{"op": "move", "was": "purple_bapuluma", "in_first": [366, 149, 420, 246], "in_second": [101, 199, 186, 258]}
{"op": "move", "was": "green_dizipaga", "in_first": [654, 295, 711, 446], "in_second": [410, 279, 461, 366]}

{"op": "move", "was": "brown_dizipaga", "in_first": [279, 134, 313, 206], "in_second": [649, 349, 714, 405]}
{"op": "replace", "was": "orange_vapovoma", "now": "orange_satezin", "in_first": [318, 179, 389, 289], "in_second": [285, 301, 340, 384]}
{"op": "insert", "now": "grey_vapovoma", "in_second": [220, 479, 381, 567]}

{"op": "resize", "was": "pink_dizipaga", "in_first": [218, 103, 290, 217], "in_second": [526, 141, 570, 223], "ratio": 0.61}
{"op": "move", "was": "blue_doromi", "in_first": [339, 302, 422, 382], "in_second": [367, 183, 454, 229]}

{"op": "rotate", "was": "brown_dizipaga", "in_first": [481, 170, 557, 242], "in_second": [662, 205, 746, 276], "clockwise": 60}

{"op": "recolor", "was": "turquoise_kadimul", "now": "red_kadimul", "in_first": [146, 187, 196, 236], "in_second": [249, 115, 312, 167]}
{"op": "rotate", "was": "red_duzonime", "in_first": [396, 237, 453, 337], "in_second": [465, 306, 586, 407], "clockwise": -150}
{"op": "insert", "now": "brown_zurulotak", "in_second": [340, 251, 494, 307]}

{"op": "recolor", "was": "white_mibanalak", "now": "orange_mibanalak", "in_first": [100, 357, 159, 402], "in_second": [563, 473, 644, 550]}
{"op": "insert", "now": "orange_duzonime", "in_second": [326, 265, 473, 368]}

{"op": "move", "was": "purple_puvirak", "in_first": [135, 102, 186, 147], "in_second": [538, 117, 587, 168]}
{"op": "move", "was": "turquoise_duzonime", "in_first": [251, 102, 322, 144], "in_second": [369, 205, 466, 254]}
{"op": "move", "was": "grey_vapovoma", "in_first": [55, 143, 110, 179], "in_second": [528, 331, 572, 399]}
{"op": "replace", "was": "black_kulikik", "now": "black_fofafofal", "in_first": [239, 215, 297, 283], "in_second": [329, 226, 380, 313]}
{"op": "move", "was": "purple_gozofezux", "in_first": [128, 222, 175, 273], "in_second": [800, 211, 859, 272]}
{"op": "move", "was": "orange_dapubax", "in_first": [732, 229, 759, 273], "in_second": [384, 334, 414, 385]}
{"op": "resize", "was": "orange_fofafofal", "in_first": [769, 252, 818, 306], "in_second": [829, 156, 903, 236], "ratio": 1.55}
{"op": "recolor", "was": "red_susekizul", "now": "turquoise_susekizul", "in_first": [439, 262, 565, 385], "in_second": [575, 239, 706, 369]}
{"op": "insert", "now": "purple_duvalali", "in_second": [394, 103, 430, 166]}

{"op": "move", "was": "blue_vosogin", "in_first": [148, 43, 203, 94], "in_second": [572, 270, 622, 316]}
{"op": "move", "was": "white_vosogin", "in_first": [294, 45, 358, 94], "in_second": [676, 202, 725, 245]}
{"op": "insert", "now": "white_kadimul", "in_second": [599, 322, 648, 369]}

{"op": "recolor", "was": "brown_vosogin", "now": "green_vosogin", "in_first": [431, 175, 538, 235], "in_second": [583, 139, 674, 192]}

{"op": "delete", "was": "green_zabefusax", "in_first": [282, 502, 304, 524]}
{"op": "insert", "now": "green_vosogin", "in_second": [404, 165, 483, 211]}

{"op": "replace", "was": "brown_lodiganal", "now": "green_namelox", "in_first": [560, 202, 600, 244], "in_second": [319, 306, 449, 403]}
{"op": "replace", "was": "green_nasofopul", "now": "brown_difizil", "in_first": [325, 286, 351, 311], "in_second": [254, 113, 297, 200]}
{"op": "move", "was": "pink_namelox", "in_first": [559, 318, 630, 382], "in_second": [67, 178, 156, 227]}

·····

--- HOW TO COMPLETE THIS TASK ---
Exact copies of all the entries above should be returned.

--- EXERCISE OUTPUT ---
{"op": "move", "was": "purple_bapuluma", "in_first": [366, 149, 420, 246], "in_second": [101, 199, 186, 258]}
{"op": "move", "was": "green_dizipaga", "in_first": [654, 295, 711, 446], "in_second": [410, 279, 461, 366]}

{"op": "move", "was": "brown_dizipaga", "in_first": [279, 134, 313, 206], "in_second": [649, 349, 714, 405]}
{"op": "replace", "was": "orange_vapovoma", "now": "orange_satezin", "in_first": [318, 179, 389, 289], "in_second": [285, 301, 340, 384]}
{"op": "insert", "now": "grey_vapovoma", "in_second": [220, 479, 381, 567]}

{"op": "resize", "was": "pink_dizipaga", "in_first": [218, 103, 290, 217], "in_second": [526, 141, 570, 223], "ratio": 0.61}
{"op": "move", "was": "blue_doromi", "in_first": [339, 302, 422, 382], "in_second": [367, 183, 454, 229]}

{"op": "rotate", "was": "brown_dizipaga", "in_first": [481, 170, 557, 242], "in_second": [662, 205, 746, 276], "clockwise": 60}

{"op": "recolor", "was": "turquoise_kadimul", "now": "red_kadimul", "in_first": [146, 187, 196, 236], "in_second": [249, 115, 312, 167]}
{"op": "rotate", "was": "red_duzonime", "in_first": [396, 237, 453, 337], "in_second": [465, 306, 586, 407], "clockwise": -150}
{"op": "insert", "now": "brown_zurulotak", "in_second": [340, 251, 494, 307]}

{"op": "recolor", "was": "white_mibanalak", "now": "orange_mibanalak", "in_first": [100, 357, 159, 402], "in_second": [563, 473, 644, 550]}
{"op": "insert", "now": "orange_duzonime", "in_second": [326, 265, 473, 368]}

{"op": "move", "was": "purple_puvirak", "in_first": [135, 102, 186, 147], "in_second": [538, 117, 587, 168]}
{"op": "move", "was": "turquoise_duzonime", "in_first": [251, 102, 322, 144], "in_second": [369, 205, 466, 254]}
{"op": "move", "was": "grey_vapovoma", "in_first": [55, 143, 110, 179], "in_second": [528, 331, 572, 399]}
{"op": "replace", "was": "black_kulikik", "now": "black_fofafofal", "in_first": [239, 215, 297, 283], "in_second": [329, 226, 380, 313]}
{"op": "move", "was": "purple_gozofezux", "in_first": [128, 222, 175, 273], "in_second": [800, 211, 859, 272]}
{"op": "move", "was": "orange_dapubax", "in_first": [732, 229, 759, 273], "in_second": [384, 334, 414, 385]}
{"op": "resize", "was": "orange_fofafofal", "in_first": [769, 252, 818, 306], "in_second": [829, 156, 903, 236], "ratio": 1.55}
{"op": "recolor", "was": "red_susekizul", "now": "turquoise_susekizul", "in_first": [439, 262, 565, 385], "in_second": [575, 239, 706, 369]}
{"op": "insert", "now": "purple_duvalali", "in_second": [394, 103, 430, 166]}

{"op": "move", "was": "blue_vosogin", "in_first": [148, 43, 203, 94], "in_second": [572, 270, 622, 316]}
{"op": "move", "was": "white_vosogin", "in_first": [294, 45, 358, 94], "in_second": [676, 202, 725, 245]}
{"op": "insert", "now": "white_kadimul", "in_second": [599, 322, 648, 369]}

{"op": "recolor", "was": "brown_vosogin", "now": "green_vosogin", "in_first": [431, 175, 538, 235], "in_second": [583, 139, 674, 192]}

{"op": "delete", "was": "green_zabefusax", "in_first": [282, 502, 304, 524]}
{"op": "insert", "now": "green_vosogin", "in_second": [404, 165, 483, 211]}

{"op": "replace", "was": "brown_lodiganal", "now": "green_namelox", "in_first": [560, 202, 600, 244], "in_second": [319, 306, 449, 403]}
{"op": "replace", "was": "green_nasofopul", "now": "brown_difizil", "in_first": [325, 286, 351, 311], "in_second": [254, 113, 297, 200]}
{"op": "move", "was": "pink_namelox", "in_first": [559, 318, 630, 382], "in_second": [67, 178, 156, 227]}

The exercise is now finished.